Input records>

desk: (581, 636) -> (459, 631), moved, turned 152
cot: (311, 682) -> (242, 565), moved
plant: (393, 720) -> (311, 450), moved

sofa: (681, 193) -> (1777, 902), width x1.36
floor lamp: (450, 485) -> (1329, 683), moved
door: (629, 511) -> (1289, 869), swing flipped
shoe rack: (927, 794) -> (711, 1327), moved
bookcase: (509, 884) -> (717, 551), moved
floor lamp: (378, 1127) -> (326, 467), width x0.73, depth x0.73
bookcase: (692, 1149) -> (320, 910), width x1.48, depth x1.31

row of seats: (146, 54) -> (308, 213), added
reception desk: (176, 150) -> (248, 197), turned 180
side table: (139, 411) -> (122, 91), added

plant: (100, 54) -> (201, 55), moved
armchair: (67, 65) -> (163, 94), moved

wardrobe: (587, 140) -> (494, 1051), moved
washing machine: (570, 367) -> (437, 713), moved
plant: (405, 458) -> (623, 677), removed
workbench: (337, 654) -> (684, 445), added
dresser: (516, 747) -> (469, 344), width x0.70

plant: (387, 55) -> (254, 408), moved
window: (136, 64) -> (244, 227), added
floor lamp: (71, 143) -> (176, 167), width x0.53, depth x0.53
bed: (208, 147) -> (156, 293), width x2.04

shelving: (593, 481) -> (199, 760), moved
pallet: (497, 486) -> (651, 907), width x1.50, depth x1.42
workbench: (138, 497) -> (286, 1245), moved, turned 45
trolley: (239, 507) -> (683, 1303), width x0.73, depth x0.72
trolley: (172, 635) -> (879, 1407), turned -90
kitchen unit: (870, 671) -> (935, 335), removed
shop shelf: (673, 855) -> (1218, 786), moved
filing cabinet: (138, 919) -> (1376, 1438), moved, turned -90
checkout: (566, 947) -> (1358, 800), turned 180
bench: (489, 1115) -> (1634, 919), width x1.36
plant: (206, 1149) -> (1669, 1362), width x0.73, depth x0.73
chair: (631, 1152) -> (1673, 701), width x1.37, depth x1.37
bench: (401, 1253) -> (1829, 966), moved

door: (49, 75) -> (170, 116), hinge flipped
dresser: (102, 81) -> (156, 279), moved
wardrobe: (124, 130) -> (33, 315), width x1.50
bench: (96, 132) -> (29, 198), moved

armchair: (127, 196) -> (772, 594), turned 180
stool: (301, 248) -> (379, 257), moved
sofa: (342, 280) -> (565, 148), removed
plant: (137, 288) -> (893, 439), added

What you have to do>
The material above is to be transcribed in full, exactly as it stands.

Exercise answer>
desk: (581, 636) -> (459, 631), moved, turned 152
cot: (311, 682) -> (242, 565), moved
plant: (393, 720) -> (311, 450), moved

sofa: (681, 193) -> (1777, 902), width x1.36
floor lamp: (450, 485) -> (1329, 683), moved
door: (629, 511) -> (1289, 869), swing flipped
shoe rack: (927, 794) -> (711, 1327), moved
bookcase: (509, 884) -> (717, 551), moved
floor lamp: (378, 1127) -> (326, 467), width x0.73, depth x0.73
bookcase: (692, 1149) -> (320, 910), width x1.48, depth x1.31

row of seats: (146, 54) -> (308, 213), added
reception desk: (176, 150) -> (248, 197), turned 180
side table: (139, 411) -> (122, 91), added

plant: (100, 54) -> (201, 55), moved
armchair: (67, 65) -> (163, 94), moved

wardrobe: (587, 140) -> (494, 1051), moved
washing machine: (570, 367) -> (437, 713), moved
plant: (405, 458) -> (623, 677), removed
workbench: (337, 654) -> (684, 445), added
dresser: (516, 747) -> (469, 344), width x0.70

plant: (387, 55) -> (254, 408), moved
window: (136, 64) -> (244, 227), added
floor lamp: (71, 143) -> (176, 167), width x0.53, depth x0.53
bed: (208, 147) -> (156, 293), width x2.04

shelving: (593, 481) -> (199, 760), moved
pallet: (497, 486) -> (651, 907), width x1.50, depth x1.42
workbench: (138, 497) -> (286, 1245), moved, turned 45
trolley: (239, 507) -> (683, 1303), width x0.73, depth x0.72
trolley: (172, 635) -> (879, 1407), turned -90
kitchen unit: (870, 671) -> (935, 335), removed
shop shelf: (673, 855) -> (1218, 786), moved
filing cabinet: (138, 919) -> (1376, 1438), moved, turned -90
checkout: (566, 947) -> (1358, 800), turned 180
bench: (489, 1115) -> (1634, 919), width x1.36
plant: (206, 1149) -> (1669, 1362), width x0.73, depth x0.73
chair: (631, 1152) -> (1673, 701), width x1.37, depth x1.37
bench: (401, 1253) -> (1829, 966), moved

door: (49, 75) -> (170, 116), hinge flipped
dresser: (102, 81) -> (156, 279), moved
wardrobe: (124, 130) -> (33, 315), width x1.50
bench: (96, 132) -> (29, 198), moved

armchair: (127, 196) -> (772, 594), turned 180
stool: (301, 248) -> (379, 257), moved
sofa: (342, 280) -> (565, 148), removed
plant: (137, 288) -> (893, 439), added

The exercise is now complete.